> [AVAILABLE DATA]
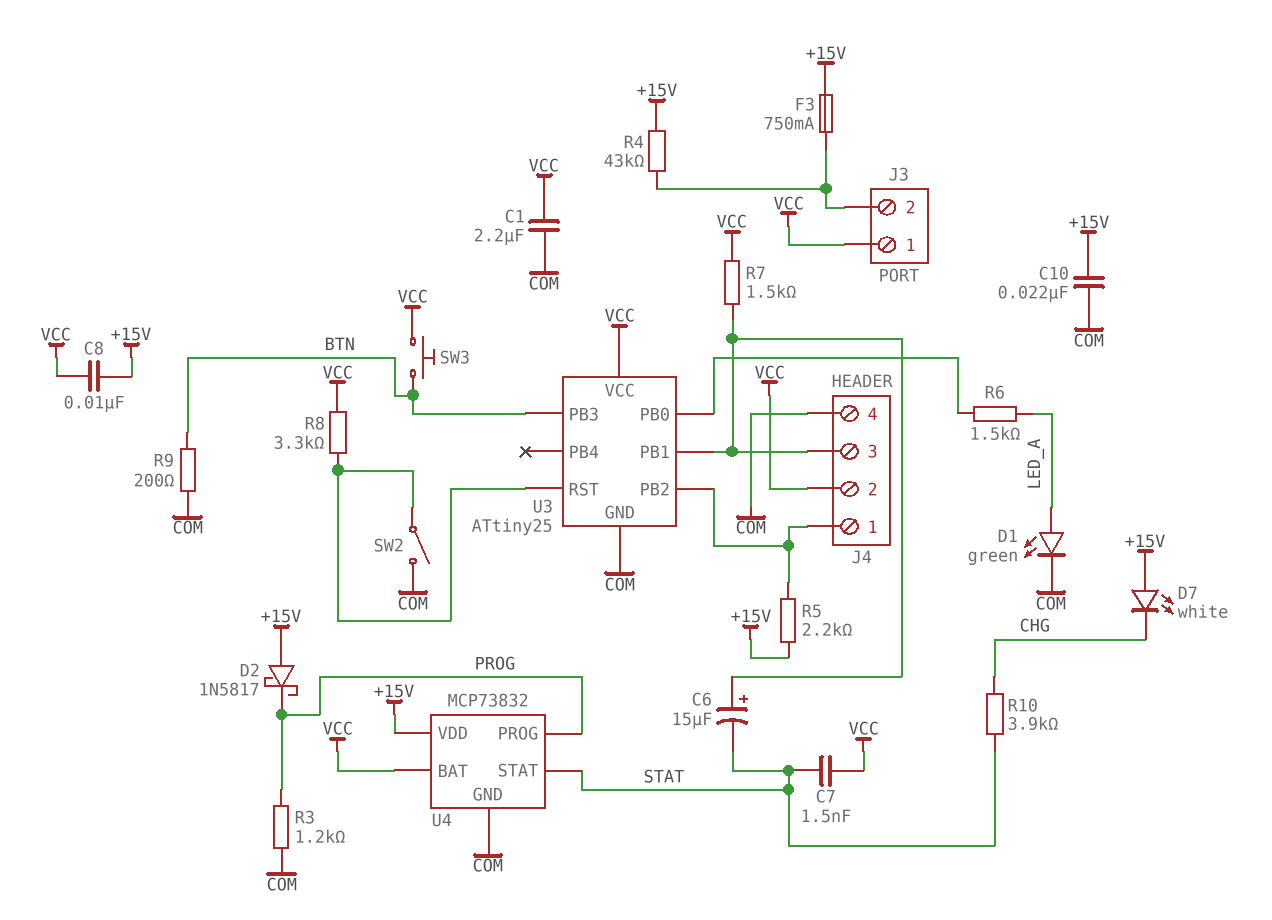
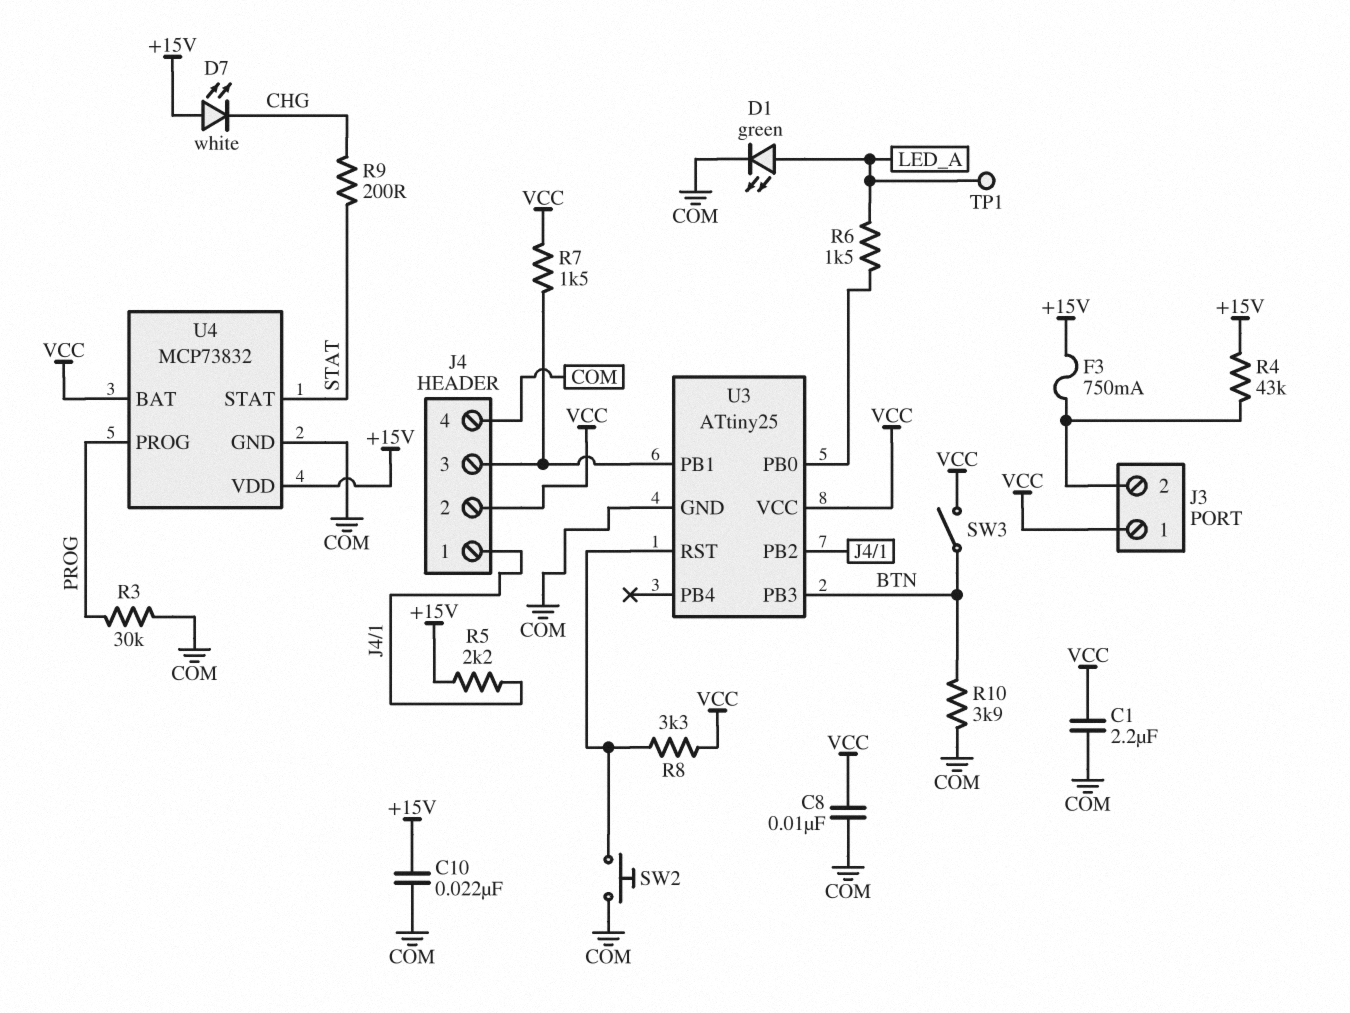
C6: 15uF (plus J4/3, minus STAT) -> none
C7: 1.5nF (STAT, VCC) -> none
C8: 10nF (+15V, VCC) -> 10nF (COM, VCC)
D2: schottky 1N5817 (A +15V, K PROG) -> none
R3: 1.2k (COM, PROG) -> 30k (COM, PROG)
R9: 200 (BTN, COM) -> 200 (CHG, STAT)
R10: 3.9k (CHG, STAT) -> 3.9k (BTN, COM)
SW2: switch (COM, U3/RST) -> button (COM, U3/RST)
SW3: button (BTN, VCC) -> switch (BTN, VCC)
TP1: none -> test point (LED_A)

> [TASK DETAILS] Wherever a line of the listing above contains the string "PROG", copy that line.

> [WRITTEN ANSWER]
D2: schottky 1N5817 (A +15V, K PROG) -> none
R3: 1.2k (COM, PROG) -> 30k (COM, PROG)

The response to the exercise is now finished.